§ INSTRUCTIONS TO FOLLOW: Reproduce every record below exactly, with the pictures left out.

§ DATA FOR THIS EXERCISE:
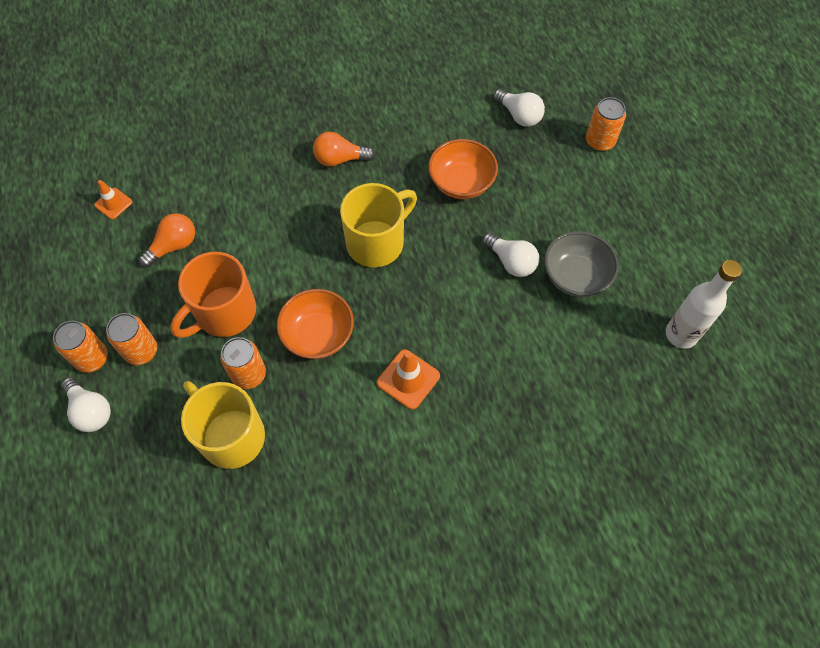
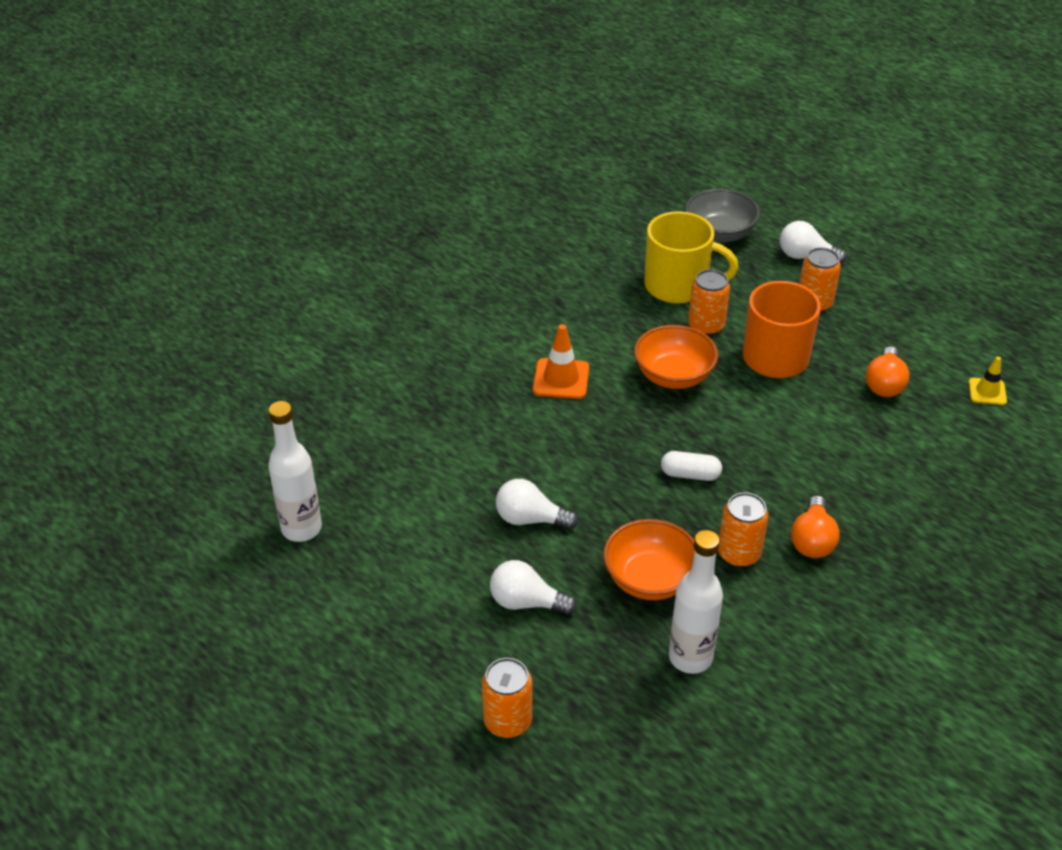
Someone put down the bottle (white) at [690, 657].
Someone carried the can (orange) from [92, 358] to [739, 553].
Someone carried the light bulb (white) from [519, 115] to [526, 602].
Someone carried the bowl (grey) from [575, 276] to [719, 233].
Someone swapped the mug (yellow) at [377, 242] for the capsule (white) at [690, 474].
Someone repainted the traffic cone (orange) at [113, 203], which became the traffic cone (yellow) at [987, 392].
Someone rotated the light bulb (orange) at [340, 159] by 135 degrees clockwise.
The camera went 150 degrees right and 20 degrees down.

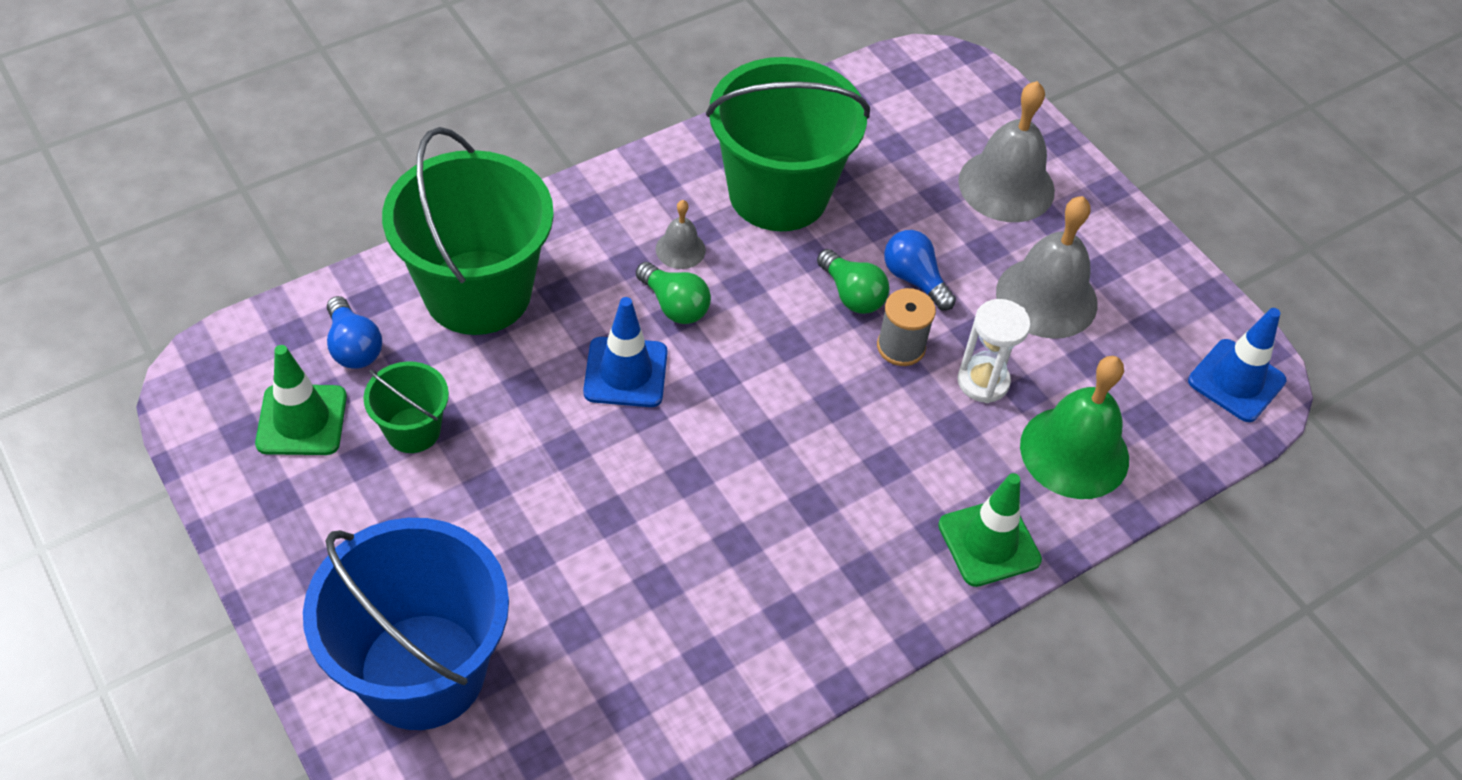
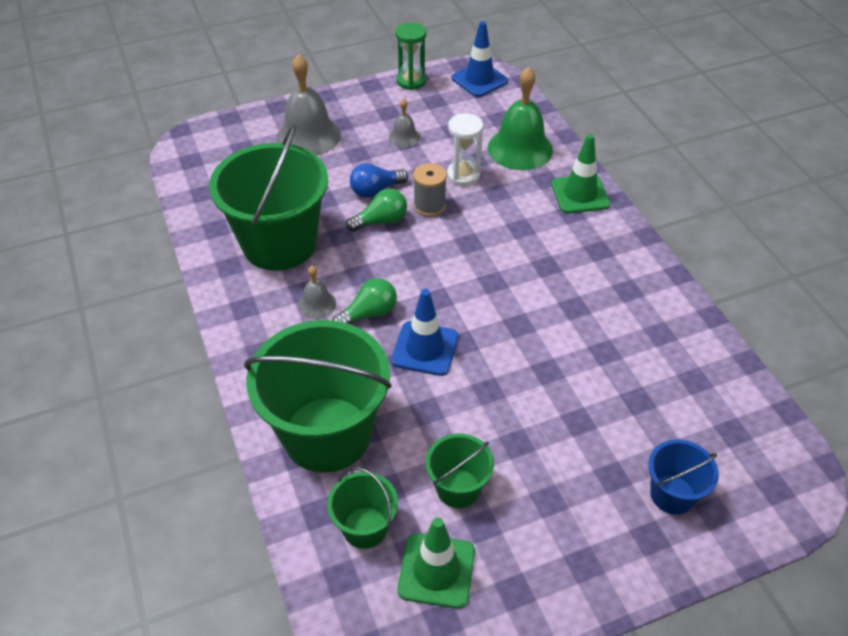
Someone put down the hourglass (green) at [411, 81].
Someone swapped the light bulb (blue) at [353, 347] for the bucket (green) at [365, 527].
Someone scaled the bucket (blue) at [422, 671] by 0.48.
Someone scaled the bell (grey) at [1046, 297] by 0.49.
The camera went 75 degrees left and 5 degrees down.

§ SOLUTION TO THIS PROBLEM:
Someone put down the bottle (white) at [690, 657].
Someone carried the can (orange) from [92, 358] to [739, 553].
Someone carried the light bulb (white) from [519, 115] to [526, 602].
Someone carried the bowl (grey) from [575, 276] to [719, 233].
Someone swapped the mug (yellow) at [377, 242] for the capsule (white) at [690, 474].
Someone repainted the traffic cone (orange) at [113, 203], which became the traffic cone (yellow) at [987, 392].
Someone rotated the light bulb (orange) at [340, 159] by 135 degrees clockwise.
The camera went 150 degrees right and 20 degrees down.

Someone put down the hourglass (green) at [411, 81].
Someone swapped the light bulb (blue) at [353, 347] for the bucket (green) at [365, 527].
Someone scaled the bucket (blue) at [422, 671] by 0.48.
Someone scaled the bell (grey) at [1046, 297] by 0.49.
The camera went 75 degrees left and 5 degrees down.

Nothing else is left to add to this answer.